_Activity:_ In the entries below, how many lines contain the string "ciężarówka"? Give the number by itself.

═══ Material provided

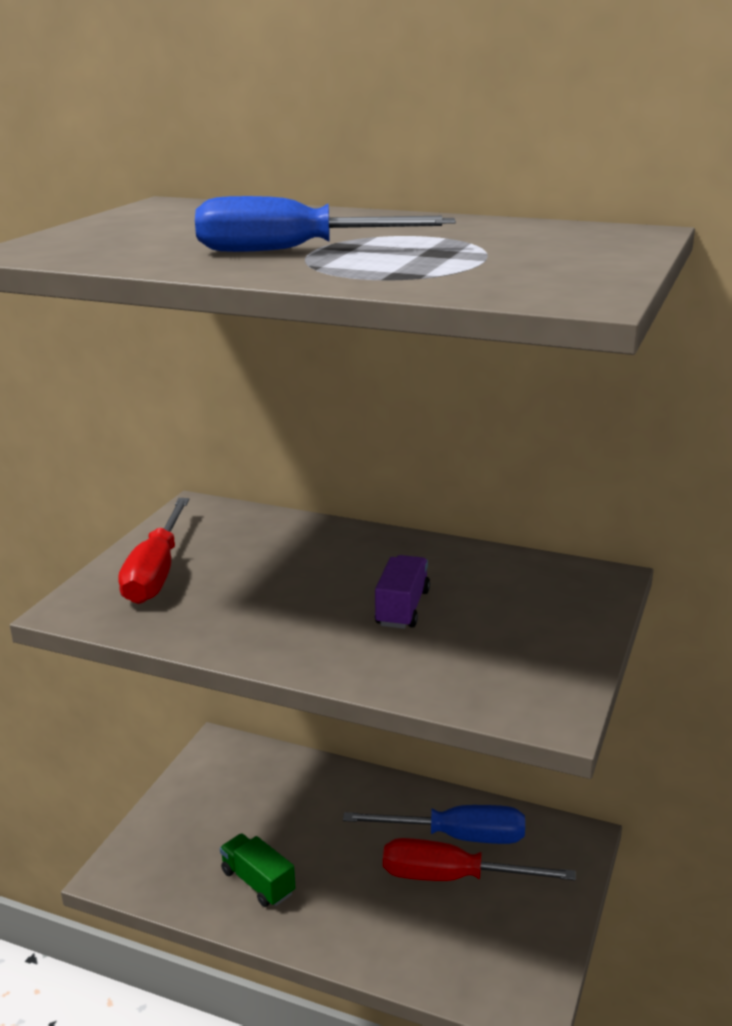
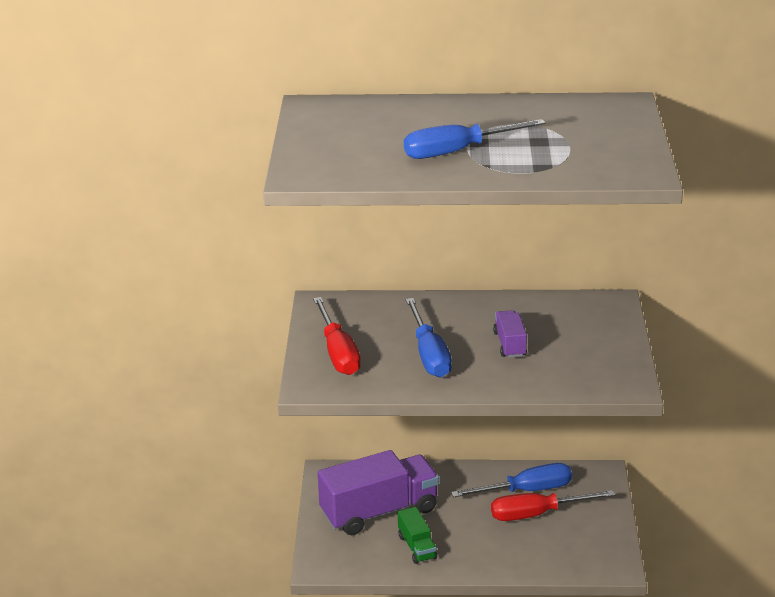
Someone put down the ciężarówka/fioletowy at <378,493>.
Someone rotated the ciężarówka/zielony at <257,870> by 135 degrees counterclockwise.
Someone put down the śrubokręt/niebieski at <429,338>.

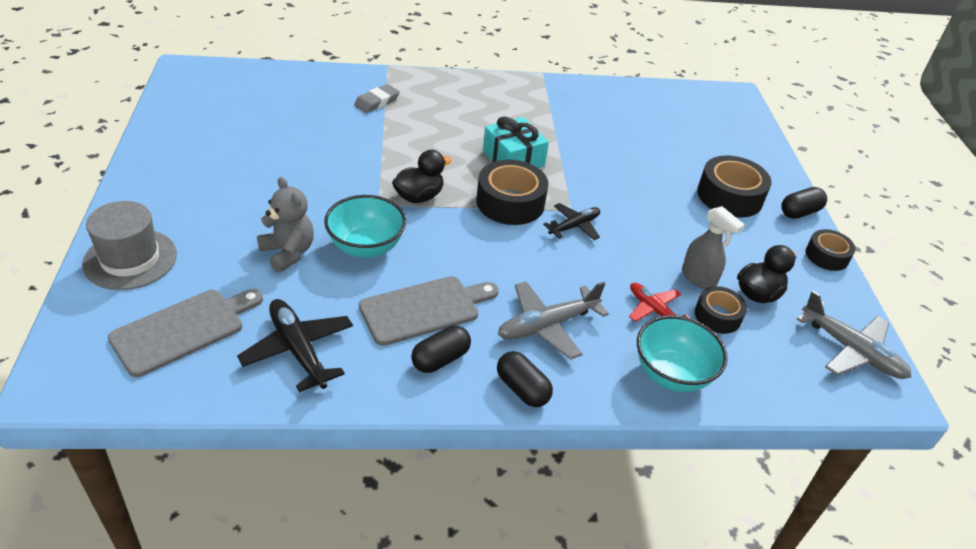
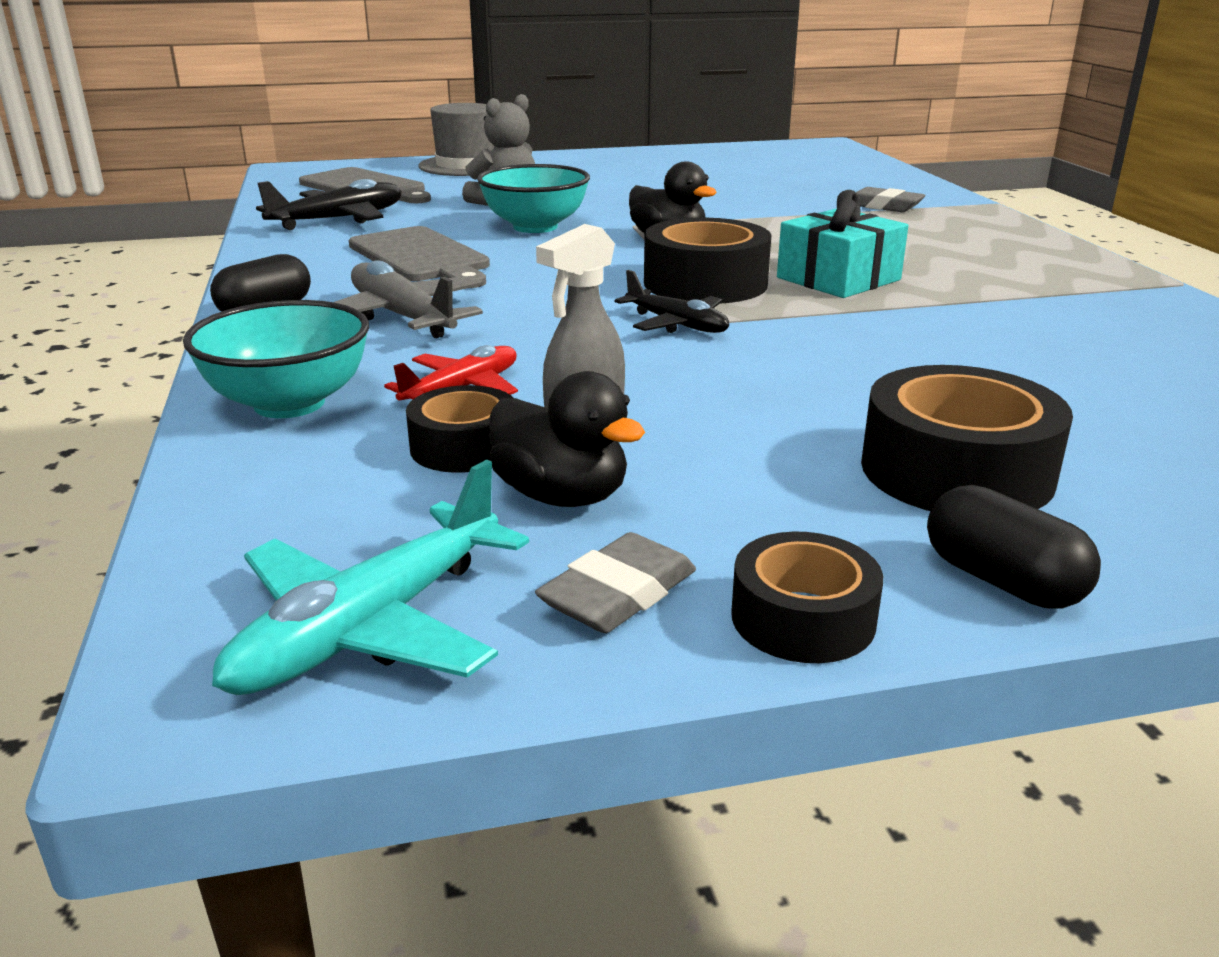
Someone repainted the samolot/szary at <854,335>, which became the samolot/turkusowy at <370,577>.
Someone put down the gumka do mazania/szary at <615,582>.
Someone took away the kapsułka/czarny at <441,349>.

══════

_Your response:_ 2